- [Your task]:
Convert the records below into a Markdown table with two columns, "Row" and "Record line." Put each line of text on its own numbered row, omitting blank lines and all pictures.

--- START OF Raw data ---

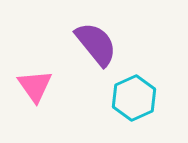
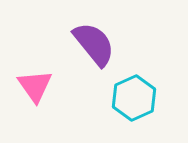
purple semicircle: moved 2 px left
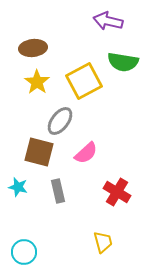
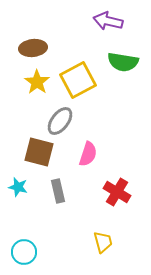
yellow square: moved 6 px left, 1 px up
pink semicircle: moved 2 px right, 1 px down; rotated 30 degrees counterclockwise
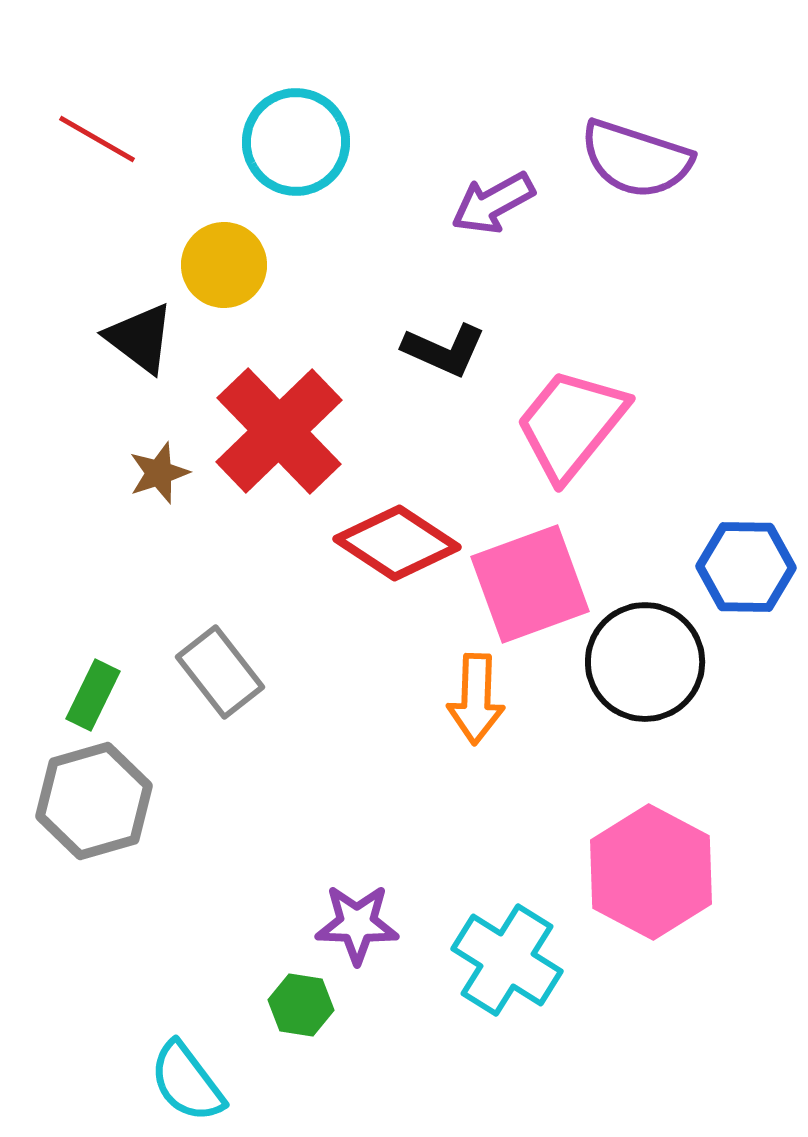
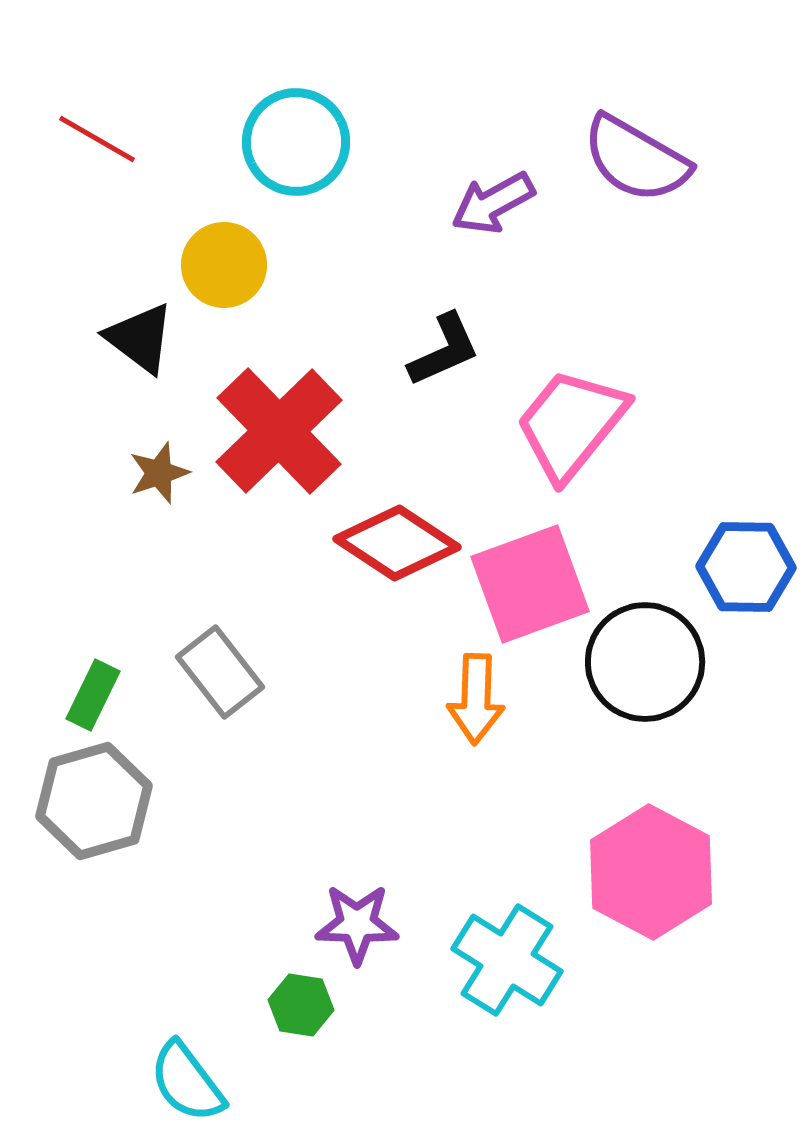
purple semicircle: rotated 12 degrees clockwise
black L-shape: rotated 48 degrees counterclockwise
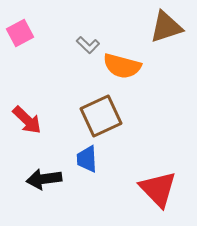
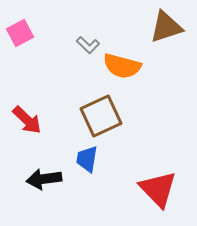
blue trapezoid: rotated 12 degrees clockwise
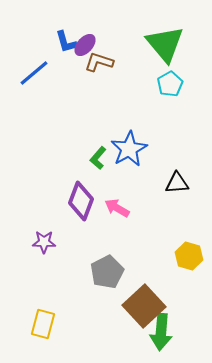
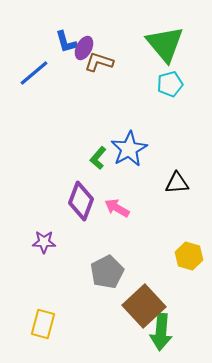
purple ellipse: moved 1 px left, 3 px down; rotated 15 degrees counterclockwise
cyan pentagon: rotated 15 degrees clockwise
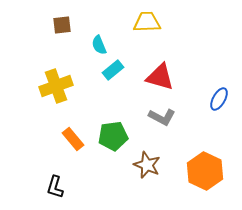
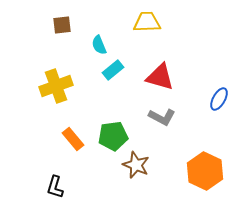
brown star: moved 11 px left
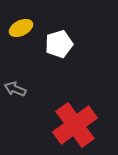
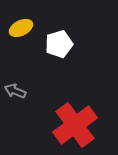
gray arrow: moved 2 px down
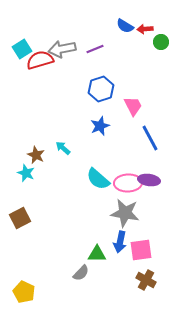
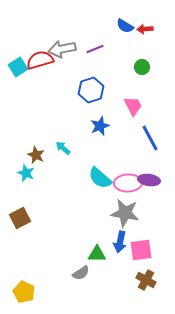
green circle: moved 19 px left, 25 px down
cyan square: moved 4 px left, 18 px down
blue hexagon: moved 10 px left, 1 px down
cyan semicircle: moved 2 px right, 1 px up
gray semicircle: rotated 12 degrees clockwise
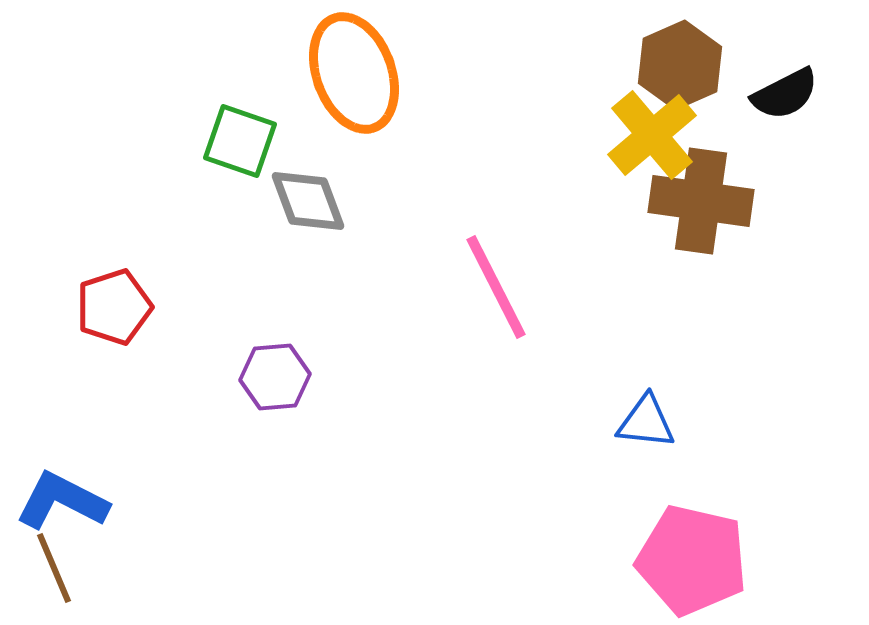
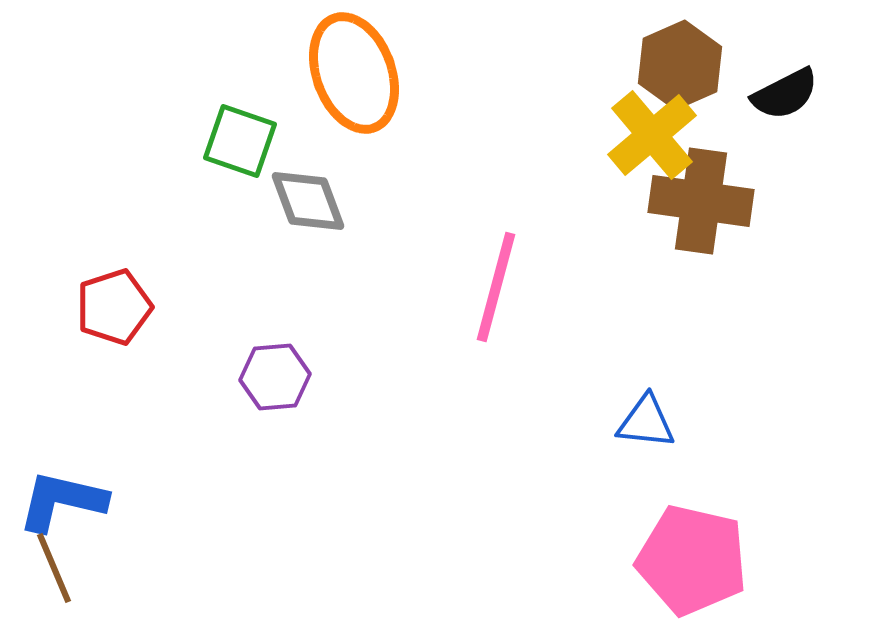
pink line: rotated 42 degrees clockwise
blue L-shape: rotated 14 degrees counterclockwise
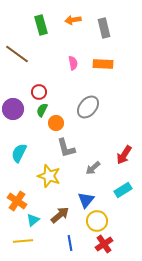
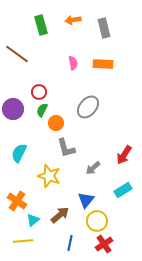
blue line: rotated 21 degrees clockwise
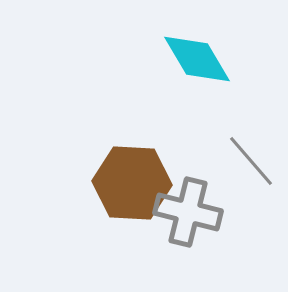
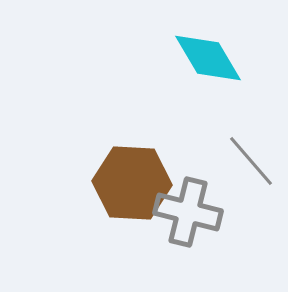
cyan diamond: moved 11 px right, 1 px up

--- END OF Raw data ---

- [Response to this exercise]:
| Row | Record line |
|---|---|
| 1 | purple semicircle: moved 2 px left |
| 2 | yellow square: moved 6 px left, 1 px up |
| 3 | pink semicircle: moved 2 px right, 1 px down; rotated 30 degrees counterclockwise |
| 4 | purple semicircle: rotated 12 degrees clockwise |
| 5 | black L-shape: rotated 48 degrees counterclockwise |
| 6 | blue trapezoid: rotated 12 degrees clockwise |
| 7 | purple ellipse: moved 1 px left, 3 px down; rotated 15 degrees counterclockwise |
| 8 | cyan pentagon: rotated 15 degrees clockwise |
| 9 | brown star: moved 11 px left |
| 10 | gray arrow: moved 2 px down |
| 11 | green circle: moved 19 px left, 25 px down |
| 12 | cyan square: moved 4 px left, 18 px down |
| 13 | blue hexagon: moved 10 px left, 1 px down |
| 14 | cyan semicircle: moved 2 px right, 1 px up |
| 15 | gray semicircle: rotated 12 degrees clockwise |
| 16 | pink line: rotated 42 degrees clockwise |
| 17 | blue L-shape: rotated 14 degrees counterclockwise |
| 18 | blue line: rotated 21 degrees clockwise |
| 19 | cyan diamond: moved 11 px right, 1 px up |